TO DO:
The answer should reproduce every entry exactly and contain no images.

+++ PROVIDED MATERIAL

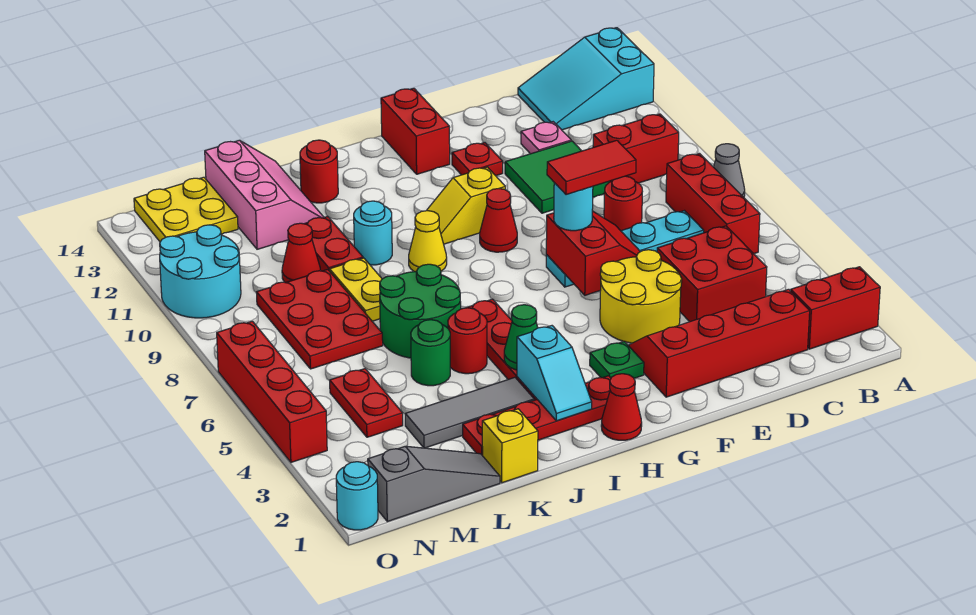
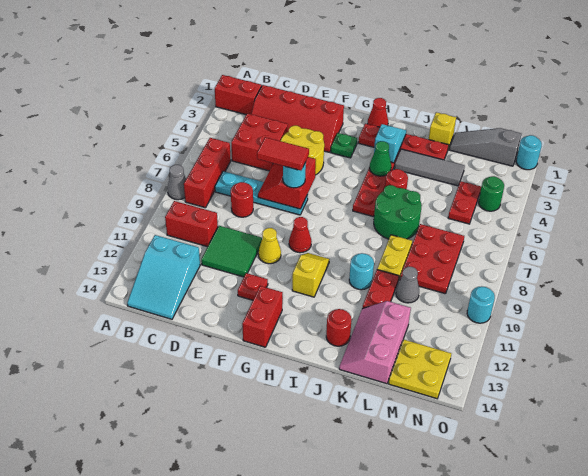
cyan slope A13:C14 level 1 top A -> cyan slope B12:C14 level 1 top 12
pink plate D12 level 1 -> none
yellow slope G10:H10 level 1 top G -> yellow slope H10:H11 level 1 top 11
yellow cone I9 level 1 -> yellow cone F10 level 1
green round brick K5 level 1 -> green round brick N4 level 1
red cone L10 level 1 -> grey cone L10 level 1
cyan round brick N10:O11 level 1 -> cyan round brick O10 level 1
red brick O4:O7 level 1 -> none

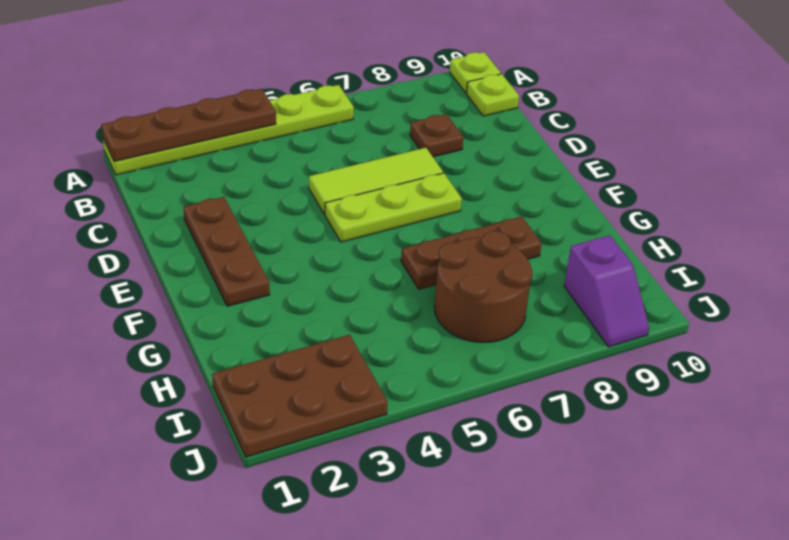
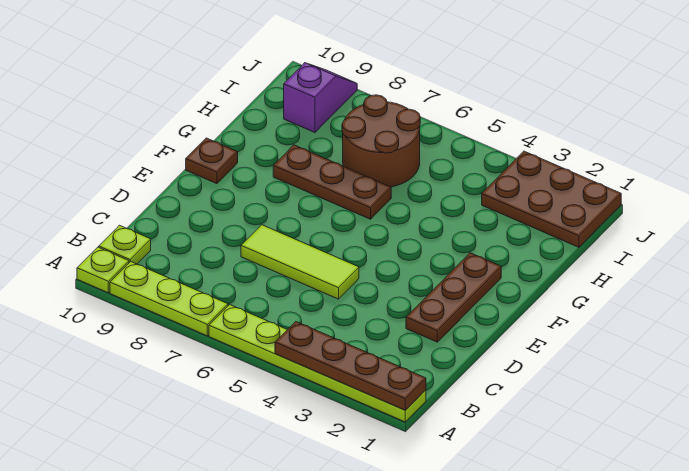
brown plate C8 level 1 -> brown plate F10 level 1
lime plate E5:E7 level 1 -> lime plate A7:A9 level 1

++++++

ANSWER SECTION:
cyan slope A13:C14 level 1 top A -> cyan slope B12:C14 level 1 top 12
pink plate D12 level 1 -> none
yellow slope G10:H10 level 1 top G -> yellow slope H10:H11 level 1 top 11
yellow cone I9 level 1 -> yellow cone F10 level 1
green round brick K5 level 1 -> green round brick N4 level 1
red cone L10 level 1 -> grey cone L10 level 1
cyan round brick N10:O11 level 1 -> cyan round brick O10 level 1
red brick O4:O7 level 1 -> none

brown plate C8 level 1 -> brown plate F10 level 1
lime plate E5:E7 level 1 -> lime plate A7:A9 level 1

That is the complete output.